_Exercise aim_
Starting at the line that contains "lime 1x1 round brick [258,189,285,216]", transcribe every remaining line of the entries exactly, including the last one.

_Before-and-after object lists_
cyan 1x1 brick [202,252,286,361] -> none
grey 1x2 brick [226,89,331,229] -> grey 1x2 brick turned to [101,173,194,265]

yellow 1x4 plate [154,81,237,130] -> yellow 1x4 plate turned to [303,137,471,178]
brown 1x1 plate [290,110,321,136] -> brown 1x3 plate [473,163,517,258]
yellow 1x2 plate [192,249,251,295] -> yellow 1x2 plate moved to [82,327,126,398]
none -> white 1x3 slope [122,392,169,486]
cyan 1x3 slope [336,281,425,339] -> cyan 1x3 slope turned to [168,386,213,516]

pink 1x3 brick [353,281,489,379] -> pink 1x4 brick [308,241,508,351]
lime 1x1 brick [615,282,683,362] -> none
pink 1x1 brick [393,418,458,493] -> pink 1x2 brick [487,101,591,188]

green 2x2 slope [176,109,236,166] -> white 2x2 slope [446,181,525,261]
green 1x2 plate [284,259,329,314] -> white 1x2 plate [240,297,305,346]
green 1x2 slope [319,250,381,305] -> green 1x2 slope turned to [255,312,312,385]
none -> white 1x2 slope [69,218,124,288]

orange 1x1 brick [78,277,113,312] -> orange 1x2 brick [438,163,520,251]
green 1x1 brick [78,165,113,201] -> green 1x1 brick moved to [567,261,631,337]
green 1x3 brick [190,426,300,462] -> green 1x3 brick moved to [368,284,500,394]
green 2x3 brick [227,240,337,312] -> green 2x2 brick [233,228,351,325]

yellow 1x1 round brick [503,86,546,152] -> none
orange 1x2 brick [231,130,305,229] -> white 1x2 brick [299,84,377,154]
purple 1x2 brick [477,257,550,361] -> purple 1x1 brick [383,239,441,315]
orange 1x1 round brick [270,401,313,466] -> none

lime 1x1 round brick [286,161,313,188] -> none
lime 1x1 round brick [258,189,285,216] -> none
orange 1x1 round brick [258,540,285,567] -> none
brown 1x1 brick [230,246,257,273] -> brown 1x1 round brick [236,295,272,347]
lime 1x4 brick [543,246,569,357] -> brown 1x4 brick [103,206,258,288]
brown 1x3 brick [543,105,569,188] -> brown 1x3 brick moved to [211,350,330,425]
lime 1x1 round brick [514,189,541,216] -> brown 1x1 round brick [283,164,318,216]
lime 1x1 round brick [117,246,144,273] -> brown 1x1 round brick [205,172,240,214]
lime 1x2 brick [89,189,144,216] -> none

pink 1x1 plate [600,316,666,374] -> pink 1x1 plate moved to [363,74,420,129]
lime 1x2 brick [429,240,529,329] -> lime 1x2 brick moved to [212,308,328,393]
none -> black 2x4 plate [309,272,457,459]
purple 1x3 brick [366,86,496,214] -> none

_Task answer_
lime 1x1 round brick [258,189,285,216] -> none
orange 1x1 round brick [258,540,285,567] -> none
brown 1x1 brick [230,246,257,273] -> brown 1x1 round brick [236,295,272,347]
lime 1x4 brick [543,246,569,357] -> brown 1x4 brick [103,206,258,288]
brown 1x3 brick [543,105,569,188] -> brown 1x3 brick moved to [211,350,330,425]
lime 1x1 round brick [514,189,541,216] -> brown 1x1 round brick [283,164,318,216]
lime 1x1 round brick [117,246,144,273] -> brown 1x1 round brick [205,172,240,214]
lime 1x2 brick [89,189,144,216] -> none

pink 1x1 plate [600,316,666,374] -> pink 1x1 plate moved to [363,74,420,129]
lime 1x2 brick [429,240,529,329] -> lime 1x2 brick moved to [212,308,328,393]
none -> black 2x4 plate [309,272,457,459]
purple 1x3 brick [366,86,496,214] -> none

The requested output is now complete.